Below are the records; collect from them each line containing the string "none".

Start of EXCERPTED RECORDS

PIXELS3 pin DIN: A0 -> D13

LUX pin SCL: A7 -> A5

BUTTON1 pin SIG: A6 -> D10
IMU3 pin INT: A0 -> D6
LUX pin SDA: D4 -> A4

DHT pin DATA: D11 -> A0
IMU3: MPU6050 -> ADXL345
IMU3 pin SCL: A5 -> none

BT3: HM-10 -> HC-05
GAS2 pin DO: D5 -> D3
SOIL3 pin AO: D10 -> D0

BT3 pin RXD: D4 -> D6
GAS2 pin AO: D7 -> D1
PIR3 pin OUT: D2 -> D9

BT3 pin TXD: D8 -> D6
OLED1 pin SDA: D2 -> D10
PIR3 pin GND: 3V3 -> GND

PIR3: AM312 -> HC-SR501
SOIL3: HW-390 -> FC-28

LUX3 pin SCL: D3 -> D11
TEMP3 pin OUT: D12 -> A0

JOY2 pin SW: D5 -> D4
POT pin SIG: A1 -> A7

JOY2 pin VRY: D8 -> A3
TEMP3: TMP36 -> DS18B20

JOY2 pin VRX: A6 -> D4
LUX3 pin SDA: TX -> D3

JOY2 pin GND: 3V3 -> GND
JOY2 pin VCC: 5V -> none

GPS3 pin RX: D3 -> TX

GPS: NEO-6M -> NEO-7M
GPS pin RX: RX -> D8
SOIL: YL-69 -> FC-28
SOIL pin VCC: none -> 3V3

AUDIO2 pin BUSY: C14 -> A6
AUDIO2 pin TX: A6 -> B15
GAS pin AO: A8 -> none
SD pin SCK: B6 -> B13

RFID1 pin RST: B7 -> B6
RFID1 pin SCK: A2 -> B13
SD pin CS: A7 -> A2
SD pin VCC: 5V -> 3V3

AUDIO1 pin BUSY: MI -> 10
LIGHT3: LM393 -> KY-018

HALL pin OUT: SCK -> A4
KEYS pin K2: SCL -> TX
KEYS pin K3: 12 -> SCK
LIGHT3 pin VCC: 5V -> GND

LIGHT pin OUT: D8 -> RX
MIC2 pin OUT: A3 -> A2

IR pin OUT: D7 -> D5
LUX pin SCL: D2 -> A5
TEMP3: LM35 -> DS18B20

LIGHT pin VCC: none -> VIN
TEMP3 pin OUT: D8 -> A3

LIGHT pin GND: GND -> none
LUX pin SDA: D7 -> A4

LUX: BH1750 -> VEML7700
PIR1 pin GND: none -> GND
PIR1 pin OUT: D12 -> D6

End of EXCERPTED RECORDS

*TASK SOLUTION*.
IMU3 pin SCL: A5 -> none
JOY2 pin VCC: 5V -> none
SOIL pin VCC: none -> 3V3
GAS pin AO: A8 -> none
LIGHT pin VCC: none -> VIN
LIGHT pin GND: GND -> none
PIR1 pin GND: none -> GND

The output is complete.